Task to complete:
Report each line of the records below that contains the string "place".

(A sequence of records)
******************************
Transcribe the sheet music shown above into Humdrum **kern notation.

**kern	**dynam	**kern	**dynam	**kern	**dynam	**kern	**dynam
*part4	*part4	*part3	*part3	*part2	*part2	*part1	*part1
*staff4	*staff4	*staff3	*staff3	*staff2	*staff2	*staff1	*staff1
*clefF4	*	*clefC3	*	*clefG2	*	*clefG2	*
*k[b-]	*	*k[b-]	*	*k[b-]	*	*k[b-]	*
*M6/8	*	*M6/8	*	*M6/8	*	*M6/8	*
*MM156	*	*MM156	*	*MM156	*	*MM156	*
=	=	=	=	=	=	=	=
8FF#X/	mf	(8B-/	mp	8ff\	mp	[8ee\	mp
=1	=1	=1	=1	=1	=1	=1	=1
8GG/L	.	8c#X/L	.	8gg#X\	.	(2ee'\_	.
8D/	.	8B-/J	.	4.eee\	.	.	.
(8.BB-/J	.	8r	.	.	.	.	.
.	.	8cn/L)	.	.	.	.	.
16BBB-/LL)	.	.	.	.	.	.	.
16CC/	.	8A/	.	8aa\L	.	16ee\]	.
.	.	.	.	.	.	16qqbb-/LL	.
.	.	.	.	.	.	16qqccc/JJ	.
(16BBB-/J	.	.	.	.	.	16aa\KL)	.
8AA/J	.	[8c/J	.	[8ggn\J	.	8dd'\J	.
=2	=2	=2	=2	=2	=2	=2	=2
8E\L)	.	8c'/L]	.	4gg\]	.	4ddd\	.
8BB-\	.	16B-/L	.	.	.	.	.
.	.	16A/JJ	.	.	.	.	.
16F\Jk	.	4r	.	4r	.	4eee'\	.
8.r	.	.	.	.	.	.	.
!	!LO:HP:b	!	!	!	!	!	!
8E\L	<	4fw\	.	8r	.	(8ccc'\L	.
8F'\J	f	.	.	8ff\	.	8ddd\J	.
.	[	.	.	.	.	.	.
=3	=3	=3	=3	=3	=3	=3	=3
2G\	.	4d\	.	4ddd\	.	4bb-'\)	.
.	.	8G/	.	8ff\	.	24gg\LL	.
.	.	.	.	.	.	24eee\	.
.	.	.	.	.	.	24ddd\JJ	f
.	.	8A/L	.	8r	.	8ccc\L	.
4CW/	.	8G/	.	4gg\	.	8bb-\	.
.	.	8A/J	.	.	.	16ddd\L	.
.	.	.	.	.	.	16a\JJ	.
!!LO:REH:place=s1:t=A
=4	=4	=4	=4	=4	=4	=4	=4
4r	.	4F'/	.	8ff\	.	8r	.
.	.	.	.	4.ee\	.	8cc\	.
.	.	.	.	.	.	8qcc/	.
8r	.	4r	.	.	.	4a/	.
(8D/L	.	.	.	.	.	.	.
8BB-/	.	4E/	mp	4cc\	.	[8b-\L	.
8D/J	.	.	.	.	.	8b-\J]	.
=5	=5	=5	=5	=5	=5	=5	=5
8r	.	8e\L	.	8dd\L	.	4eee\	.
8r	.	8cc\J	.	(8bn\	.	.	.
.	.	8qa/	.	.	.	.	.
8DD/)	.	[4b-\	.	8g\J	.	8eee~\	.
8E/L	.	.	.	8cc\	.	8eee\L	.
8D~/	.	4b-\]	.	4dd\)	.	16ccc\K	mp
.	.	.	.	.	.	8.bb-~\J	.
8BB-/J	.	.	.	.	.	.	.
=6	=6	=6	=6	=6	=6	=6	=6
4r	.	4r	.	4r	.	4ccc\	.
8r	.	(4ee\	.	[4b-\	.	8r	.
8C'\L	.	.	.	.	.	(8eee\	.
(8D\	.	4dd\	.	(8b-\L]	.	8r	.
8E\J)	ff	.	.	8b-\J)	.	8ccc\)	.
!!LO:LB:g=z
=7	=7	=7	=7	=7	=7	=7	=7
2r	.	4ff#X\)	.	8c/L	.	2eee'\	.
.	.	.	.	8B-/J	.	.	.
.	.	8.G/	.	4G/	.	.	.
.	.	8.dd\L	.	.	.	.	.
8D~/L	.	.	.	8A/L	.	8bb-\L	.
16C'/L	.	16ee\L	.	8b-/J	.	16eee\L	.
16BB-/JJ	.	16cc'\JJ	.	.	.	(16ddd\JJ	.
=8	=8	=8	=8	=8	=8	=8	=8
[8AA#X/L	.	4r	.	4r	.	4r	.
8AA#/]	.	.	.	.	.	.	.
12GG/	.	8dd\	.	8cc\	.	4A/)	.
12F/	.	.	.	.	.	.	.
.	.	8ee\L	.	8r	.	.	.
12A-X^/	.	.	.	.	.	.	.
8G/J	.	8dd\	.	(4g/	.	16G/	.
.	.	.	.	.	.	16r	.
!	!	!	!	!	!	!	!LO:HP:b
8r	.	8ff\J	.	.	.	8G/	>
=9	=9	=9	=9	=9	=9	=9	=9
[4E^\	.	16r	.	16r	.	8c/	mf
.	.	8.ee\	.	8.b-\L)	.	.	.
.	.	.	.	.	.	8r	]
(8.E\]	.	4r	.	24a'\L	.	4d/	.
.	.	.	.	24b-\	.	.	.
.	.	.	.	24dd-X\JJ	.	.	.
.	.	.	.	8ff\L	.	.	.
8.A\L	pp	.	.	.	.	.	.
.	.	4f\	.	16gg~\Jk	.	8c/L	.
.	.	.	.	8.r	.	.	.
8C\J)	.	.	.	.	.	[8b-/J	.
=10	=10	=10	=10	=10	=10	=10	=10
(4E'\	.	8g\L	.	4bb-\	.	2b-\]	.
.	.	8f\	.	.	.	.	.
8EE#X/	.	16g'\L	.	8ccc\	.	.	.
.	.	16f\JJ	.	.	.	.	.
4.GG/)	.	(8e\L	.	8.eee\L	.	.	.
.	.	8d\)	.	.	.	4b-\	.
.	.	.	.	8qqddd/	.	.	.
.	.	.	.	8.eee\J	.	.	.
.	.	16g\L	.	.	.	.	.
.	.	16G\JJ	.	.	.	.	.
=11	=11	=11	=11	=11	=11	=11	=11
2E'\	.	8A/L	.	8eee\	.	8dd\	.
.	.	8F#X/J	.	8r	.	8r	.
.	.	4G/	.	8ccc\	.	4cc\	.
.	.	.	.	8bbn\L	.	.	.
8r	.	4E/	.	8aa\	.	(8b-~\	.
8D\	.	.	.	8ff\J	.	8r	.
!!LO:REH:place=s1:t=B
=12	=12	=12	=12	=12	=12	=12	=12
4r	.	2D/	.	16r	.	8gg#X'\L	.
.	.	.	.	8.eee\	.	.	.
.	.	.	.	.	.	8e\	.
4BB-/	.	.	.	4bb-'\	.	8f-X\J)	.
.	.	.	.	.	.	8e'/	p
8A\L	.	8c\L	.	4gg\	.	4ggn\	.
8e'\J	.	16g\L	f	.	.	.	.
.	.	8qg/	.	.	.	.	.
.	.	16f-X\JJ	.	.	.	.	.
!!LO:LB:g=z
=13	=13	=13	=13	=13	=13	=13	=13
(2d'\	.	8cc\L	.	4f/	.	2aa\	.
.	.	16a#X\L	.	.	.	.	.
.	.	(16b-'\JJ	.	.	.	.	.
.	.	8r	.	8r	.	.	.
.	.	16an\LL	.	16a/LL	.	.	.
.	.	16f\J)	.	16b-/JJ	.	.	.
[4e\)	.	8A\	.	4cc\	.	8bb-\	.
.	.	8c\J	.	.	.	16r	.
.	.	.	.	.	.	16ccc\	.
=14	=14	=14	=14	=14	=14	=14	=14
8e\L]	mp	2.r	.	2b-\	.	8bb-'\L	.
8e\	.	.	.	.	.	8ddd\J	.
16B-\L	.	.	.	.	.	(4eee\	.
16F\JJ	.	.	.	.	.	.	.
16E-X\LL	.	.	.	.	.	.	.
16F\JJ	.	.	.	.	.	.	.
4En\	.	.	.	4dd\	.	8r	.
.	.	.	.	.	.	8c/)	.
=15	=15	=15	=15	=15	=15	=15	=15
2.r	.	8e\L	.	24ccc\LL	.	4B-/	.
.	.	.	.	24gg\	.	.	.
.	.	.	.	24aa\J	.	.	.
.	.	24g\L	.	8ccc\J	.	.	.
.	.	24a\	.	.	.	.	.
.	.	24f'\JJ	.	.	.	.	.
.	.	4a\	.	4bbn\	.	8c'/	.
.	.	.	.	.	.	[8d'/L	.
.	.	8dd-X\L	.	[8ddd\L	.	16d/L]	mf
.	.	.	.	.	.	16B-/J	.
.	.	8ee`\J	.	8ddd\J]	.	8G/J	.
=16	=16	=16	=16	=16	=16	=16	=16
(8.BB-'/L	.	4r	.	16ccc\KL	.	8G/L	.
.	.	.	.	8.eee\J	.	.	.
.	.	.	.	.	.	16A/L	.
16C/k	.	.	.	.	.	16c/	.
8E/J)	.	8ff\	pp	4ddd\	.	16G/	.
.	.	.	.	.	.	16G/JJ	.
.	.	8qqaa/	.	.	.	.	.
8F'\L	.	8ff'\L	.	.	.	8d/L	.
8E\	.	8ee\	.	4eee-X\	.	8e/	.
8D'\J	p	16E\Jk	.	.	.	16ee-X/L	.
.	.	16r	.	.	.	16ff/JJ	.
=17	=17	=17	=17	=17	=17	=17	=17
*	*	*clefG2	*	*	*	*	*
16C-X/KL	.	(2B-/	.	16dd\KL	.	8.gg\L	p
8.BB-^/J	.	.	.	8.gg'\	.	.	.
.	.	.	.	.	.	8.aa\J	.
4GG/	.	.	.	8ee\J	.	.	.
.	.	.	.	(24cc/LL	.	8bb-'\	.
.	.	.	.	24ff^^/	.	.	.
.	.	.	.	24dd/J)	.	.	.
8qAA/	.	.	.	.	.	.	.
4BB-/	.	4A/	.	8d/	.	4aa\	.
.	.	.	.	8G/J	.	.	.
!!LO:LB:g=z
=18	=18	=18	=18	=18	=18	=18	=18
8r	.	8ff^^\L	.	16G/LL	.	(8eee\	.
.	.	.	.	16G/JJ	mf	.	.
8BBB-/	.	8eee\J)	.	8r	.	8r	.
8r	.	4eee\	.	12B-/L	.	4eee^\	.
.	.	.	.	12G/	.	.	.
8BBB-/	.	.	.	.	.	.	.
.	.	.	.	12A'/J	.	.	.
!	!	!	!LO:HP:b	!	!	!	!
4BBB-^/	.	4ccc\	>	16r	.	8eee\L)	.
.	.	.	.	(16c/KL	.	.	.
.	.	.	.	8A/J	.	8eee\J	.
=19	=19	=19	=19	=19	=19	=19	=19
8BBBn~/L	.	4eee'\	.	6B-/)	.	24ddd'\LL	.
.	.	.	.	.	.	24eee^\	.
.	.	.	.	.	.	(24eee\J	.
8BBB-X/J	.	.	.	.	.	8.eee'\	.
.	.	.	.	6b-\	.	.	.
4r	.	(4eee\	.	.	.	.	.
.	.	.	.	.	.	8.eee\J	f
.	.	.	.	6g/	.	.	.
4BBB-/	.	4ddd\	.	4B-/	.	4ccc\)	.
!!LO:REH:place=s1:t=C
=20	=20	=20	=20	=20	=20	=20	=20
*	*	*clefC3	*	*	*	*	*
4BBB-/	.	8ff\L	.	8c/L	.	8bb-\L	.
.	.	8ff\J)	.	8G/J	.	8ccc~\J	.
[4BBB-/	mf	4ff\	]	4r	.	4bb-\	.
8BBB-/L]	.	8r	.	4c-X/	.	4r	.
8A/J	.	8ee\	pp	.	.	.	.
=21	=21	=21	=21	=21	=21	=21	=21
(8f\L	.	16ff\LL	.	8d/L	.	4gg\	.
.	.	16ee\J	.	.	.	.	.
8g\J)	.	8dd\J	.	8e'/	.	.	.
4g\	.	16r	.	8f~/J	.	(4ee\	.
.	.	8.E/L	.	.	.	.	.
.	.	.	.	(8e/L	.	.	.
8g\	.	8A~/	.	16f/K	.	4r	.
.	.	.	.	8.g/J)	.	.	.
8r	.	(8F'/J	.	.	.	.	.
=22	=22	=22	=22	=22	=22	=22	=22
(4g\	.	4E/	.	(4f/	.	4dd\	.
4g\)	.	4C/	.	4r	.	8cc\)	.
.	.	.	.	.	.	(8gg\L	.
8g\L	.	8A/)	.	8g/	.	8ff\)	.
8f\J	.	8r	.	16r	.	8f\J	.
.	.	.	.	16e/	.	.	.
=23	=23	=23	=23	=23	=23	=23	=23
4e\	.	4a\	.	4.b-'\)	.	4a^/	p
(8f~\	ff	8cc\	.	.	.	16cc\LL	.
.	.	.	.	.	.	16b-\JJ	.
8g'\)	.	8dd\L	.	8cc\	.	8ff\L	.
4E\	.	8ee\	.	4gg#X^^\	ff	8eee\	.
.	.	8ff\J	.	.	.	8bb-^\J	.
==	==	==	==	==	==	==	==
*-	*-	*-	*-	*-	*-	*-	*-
******************************
In response:
!!LO:REH:place=s1:t=A
!!LO:REH:place=s1:t=B
!!LO:REH:place=s1:t=C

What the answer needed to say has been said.